Omit all pictures. Copy exactly the lines from the line containing "V1: 3.3V (plus" to the end of the listing, with both ends included.

• _Data_

_ _ _ _

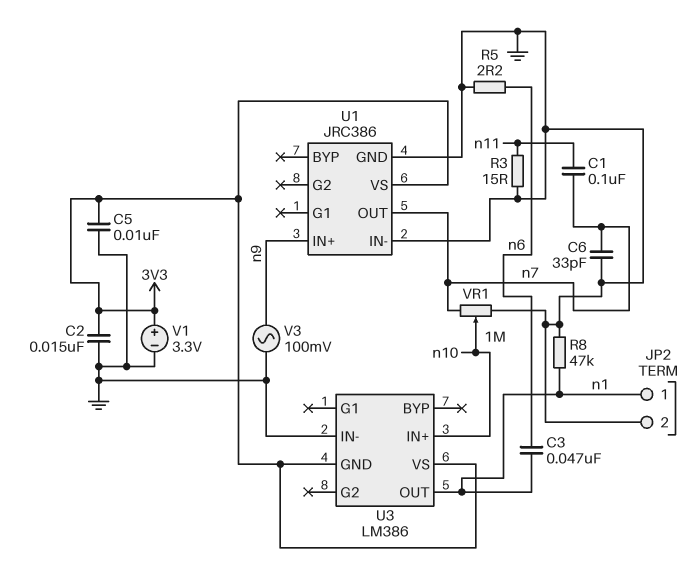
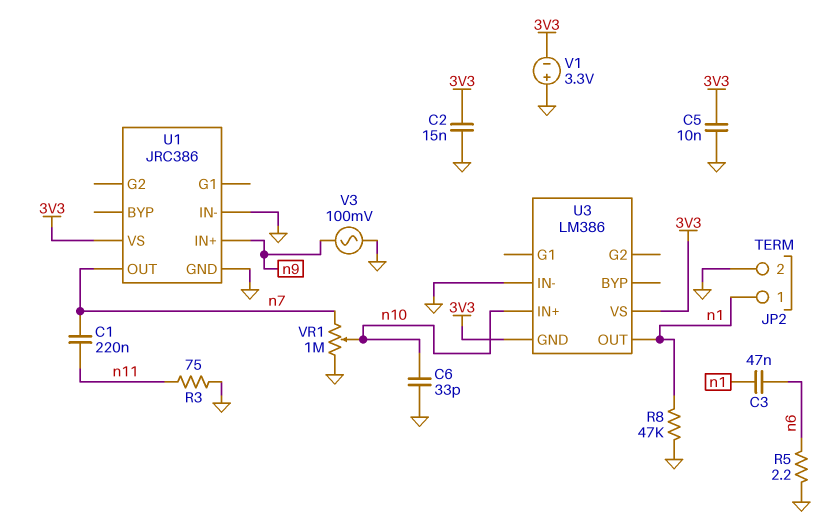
C1: 100nF (n7, n11) -> 220nF (n7, n11)
C6: 33pF (GND, n7) -> 33pF (GND, n10)
R3: 15 (GND, n11) -> 75 (GND, n11)
V1: 3.3V (plus 3V3, minus GND) -> 3.3V (plus GND, minus 3V3)

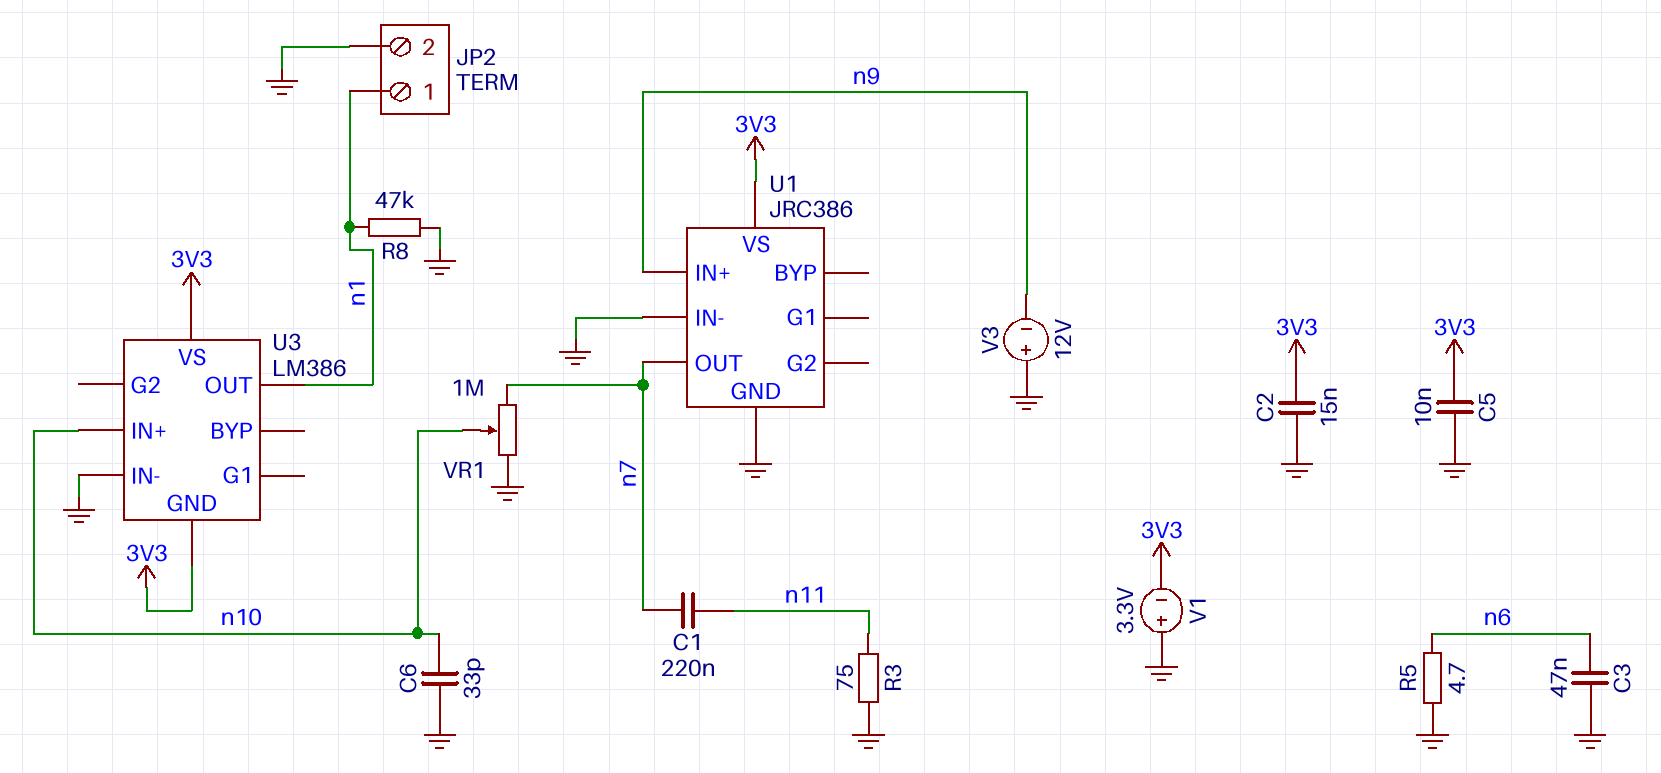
C3: 47nF (n1, n6) -> 47nF (GND, n6)
R5: 2.2 (GND, n6) -> 4.7 (GND, n6)
V3: AC 100mV (GND, n9) -> 12V (plus GND, minus n9)

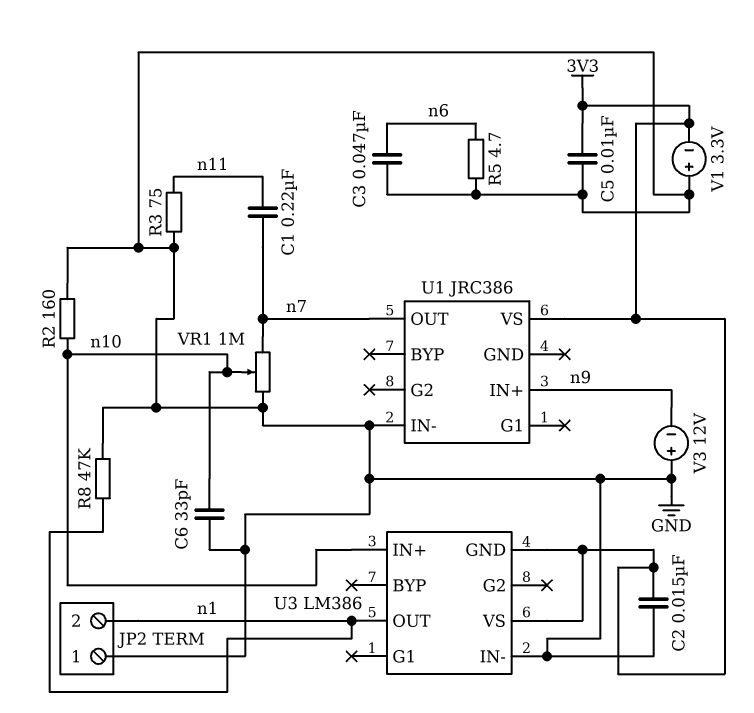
JP2 pin 1: n1 -> GND
JP2 pin 2: GND -> n1
R2: none -> 160 (GND, n10)
U1 pin GND: GND -> none

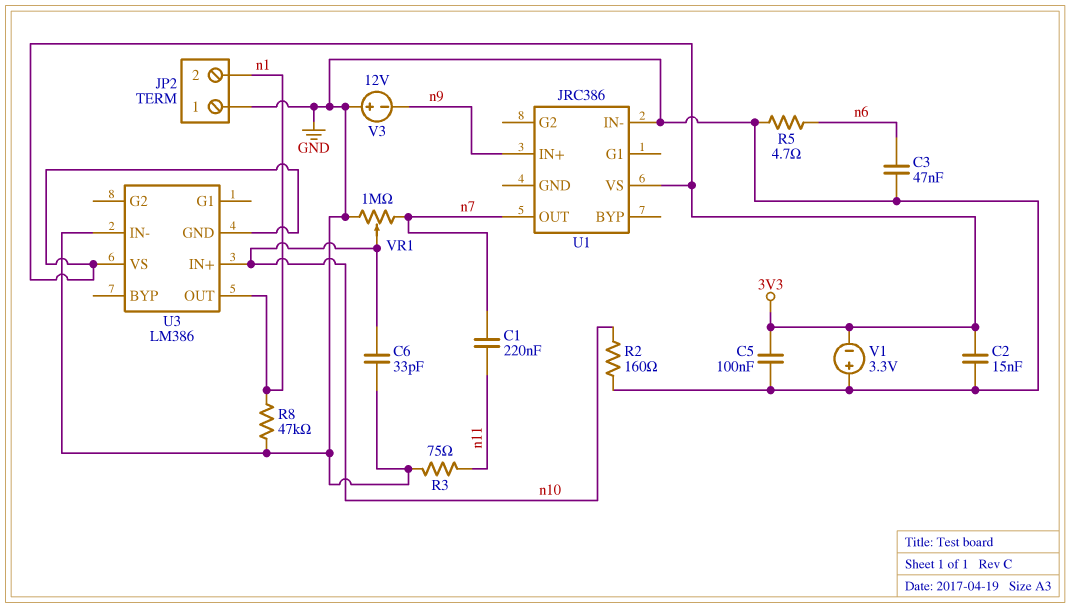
C5: 10nF (3V3, GND) -> 100nF (3V3, GND)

_ _ _ _

• _Exercise output_
V1: 3.3V (plus 3V3, minus GND) -> 3.3V (plus GND, minus 3V3)

C3: 47nF (n1, n6) -> 47nF (GND, n6)
R5: 2.2 (GND, n6) -> 4.7 (GND, n6)
V3: AC 100mV (GND, n9) -> 12V (plus GND, minus n9)

JP2 pin 1: n1 -> GND
JP2 pin 2: GND -> n1
R2: none -> 160 (GND, n10)
U1 pin GND: GND -> none

C5: 10nF (3V3, GND) -> 100nF (3V3, GND)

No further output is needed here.